*** Opening of Material provided ***

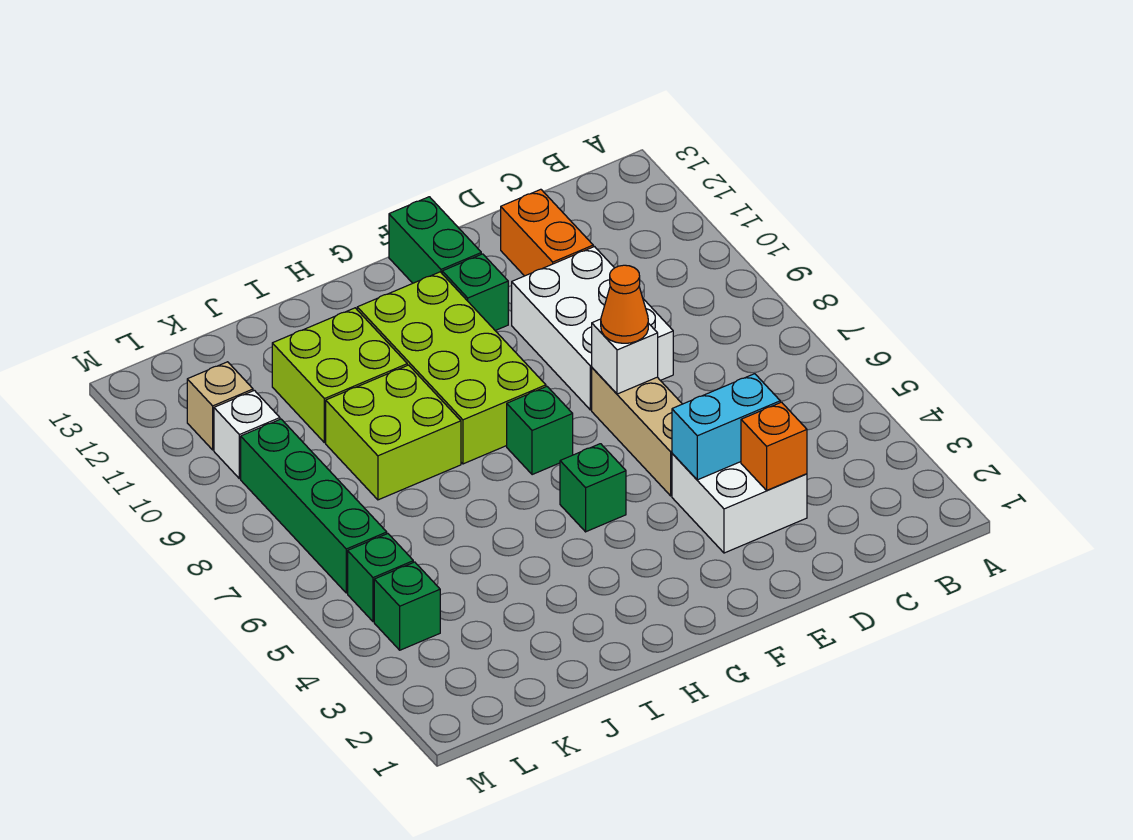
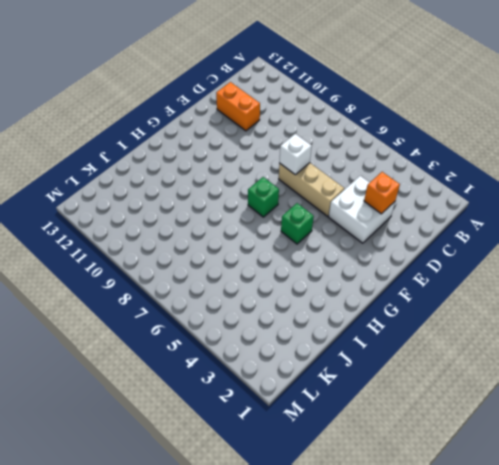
none -> white brick D8:E10 level 1
none -> green brick F11 level 1
none -> green brick F12:F13 level 1

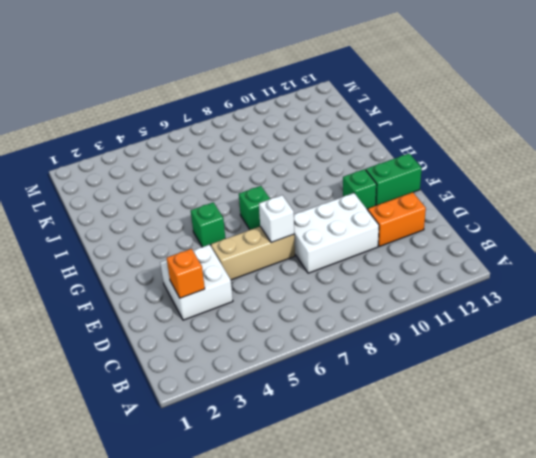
none -> lime brick G8:H11 level 1
none -> lime brick I8:J9 level 1
none -> lime brick I10:J11 level 1

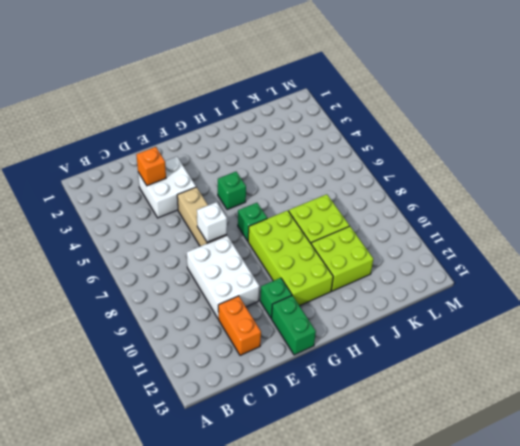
none -> green brick L4 level 1
none -> green brick L5 level 1
none -> green brick L6:L9 level 1

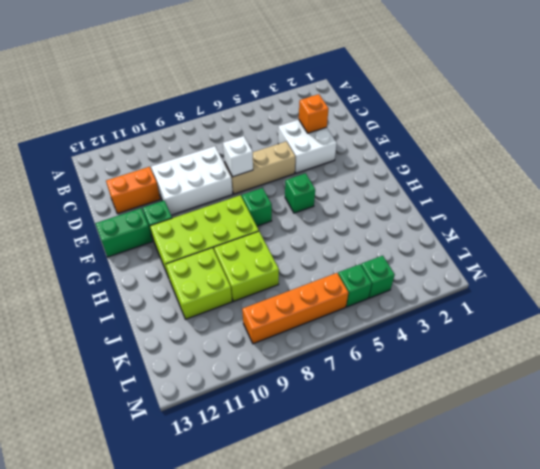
orange brick L6:L9 level 1 -> green brick L6:L9 level 1
none -> white brick L10 level 1
none -> tan brick L11 level 1
none -> cyan brick D4:E4 level 2

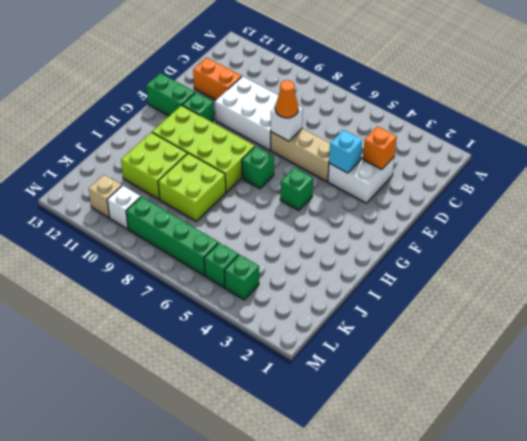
cyan brick E4 level 2 -> cyan brick D4:E4 level 2

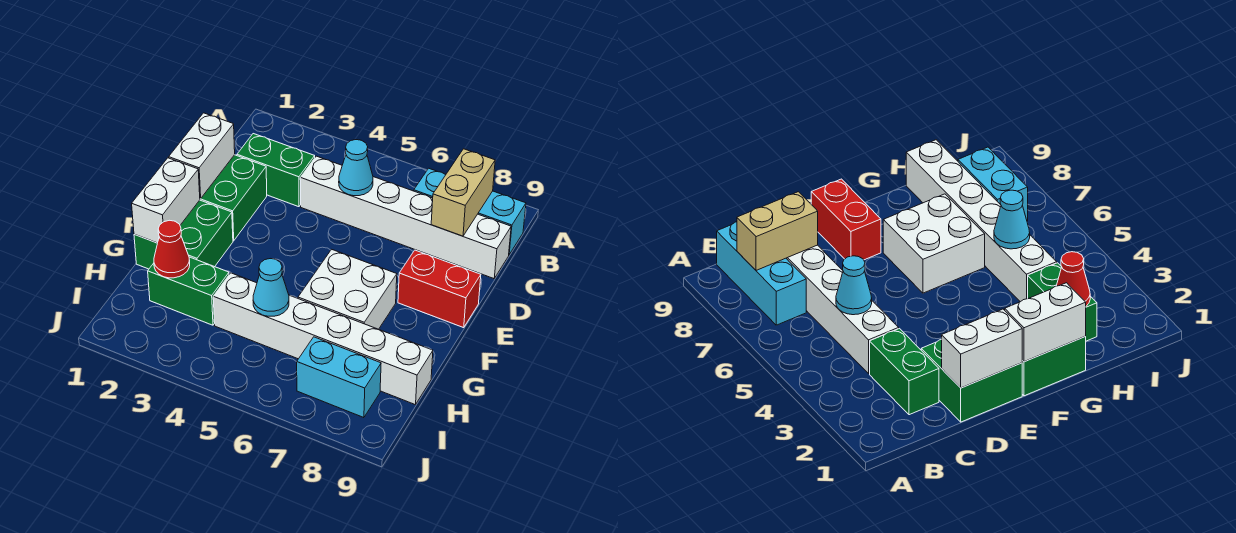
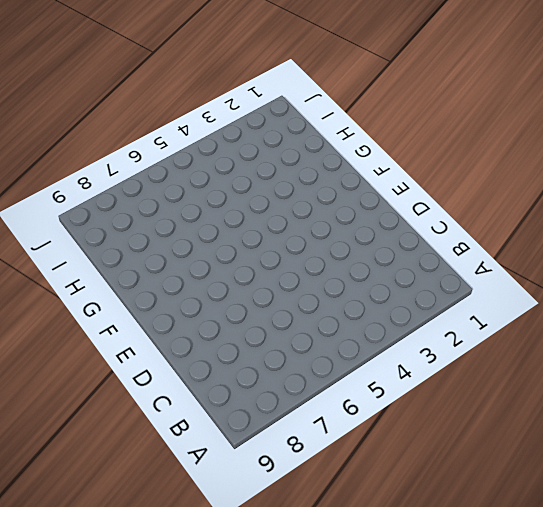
none -> cyan brick B7:B9 level 1
none -> green brick C2:C3 level 1
none -> white brick C4:C9 level 1

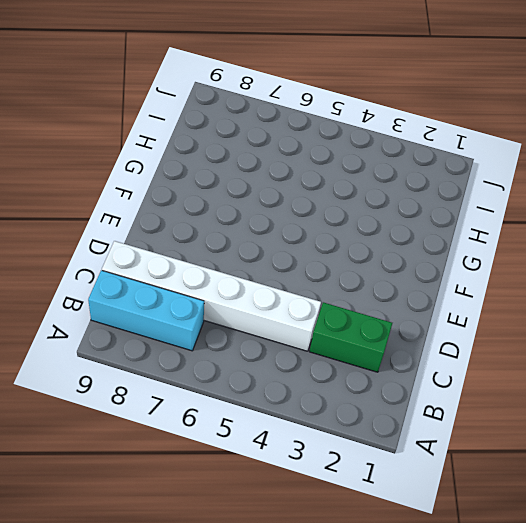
none -> green brick D1:E2 level 1
none -> red brick E8:E9 level 1
none -> green brick F1:G2 level 1

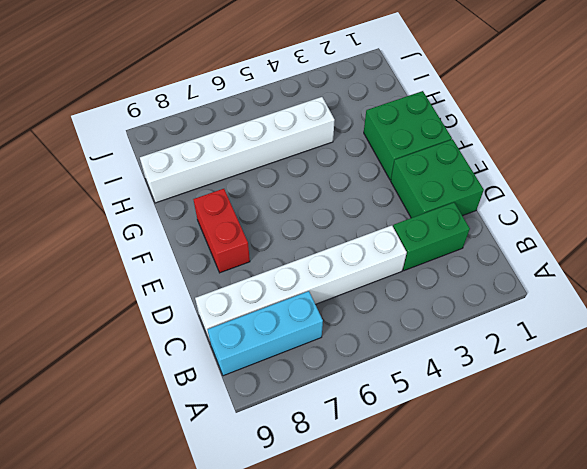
red brick E8:F8 level 1 -> red brick E8:E9 level 1
none -> white brick F6:G7 level 1
none -> green brick H2:H3 level 1
none -> cyan brick I7:I8 level 1

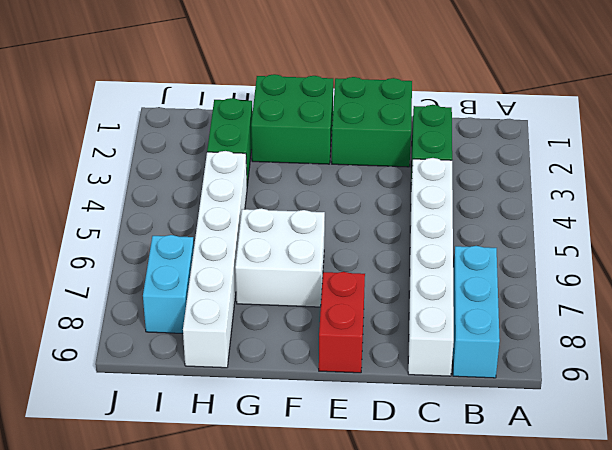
none -> tan brick B8:C8 level 2
none -> cyan cone C5 level 2
none -> white brick D1:E1 level 2

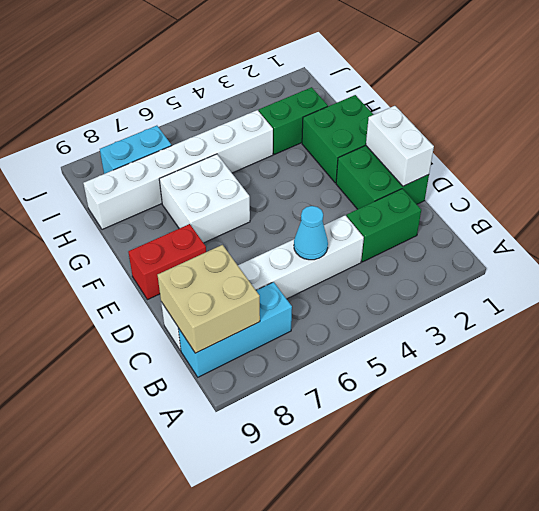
tan brick B8:C9 level 2 -> tan brick B8:C8 level 2
none -> white brick F1:G1 level 2
none -> red cone H2 level 2
none -> cyan cone H5 level 2

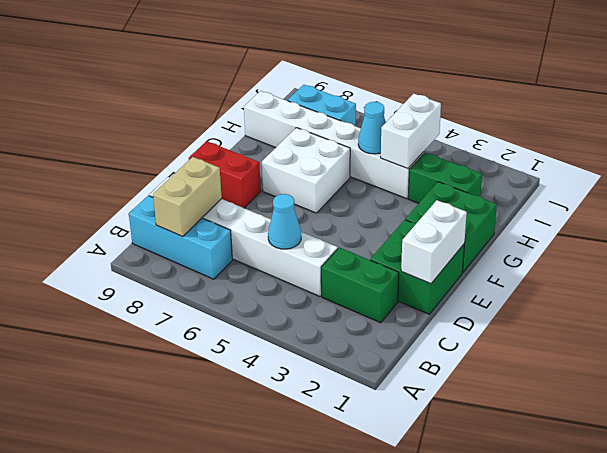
white brick H4:I4 level 2 -> white brick F1:G1 level 2
none -> red cone H2 level 2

*** Close of Material provided ***

Problem description: Begin at the line containing "red brick E8:F8" and restate exactly every line through the end of the material, skipping the pictures.

Task result:
red brick E8:F8 level 1 -> red brick E8:E9 level 1
none -> white brick F6:G7 level 1
none -> green brick H2:H3 level 1
none -> cyan brick I7:I8 level 1

none -> tan brick B8:C8 level 2
none -> cyan cone C5 level 2
none -> white brick D1:E1 level 2

tan brick B8:C9 level 2 -> tan brick B8:C8 level 2
none -> white brick F1:G1 level 2
none -> red cone H2 level 2
none -> cyan cone H5 level 2

white brick H4:I4 level 2 -> white brick F1:G1 level 2
none -> red cone H2 level 2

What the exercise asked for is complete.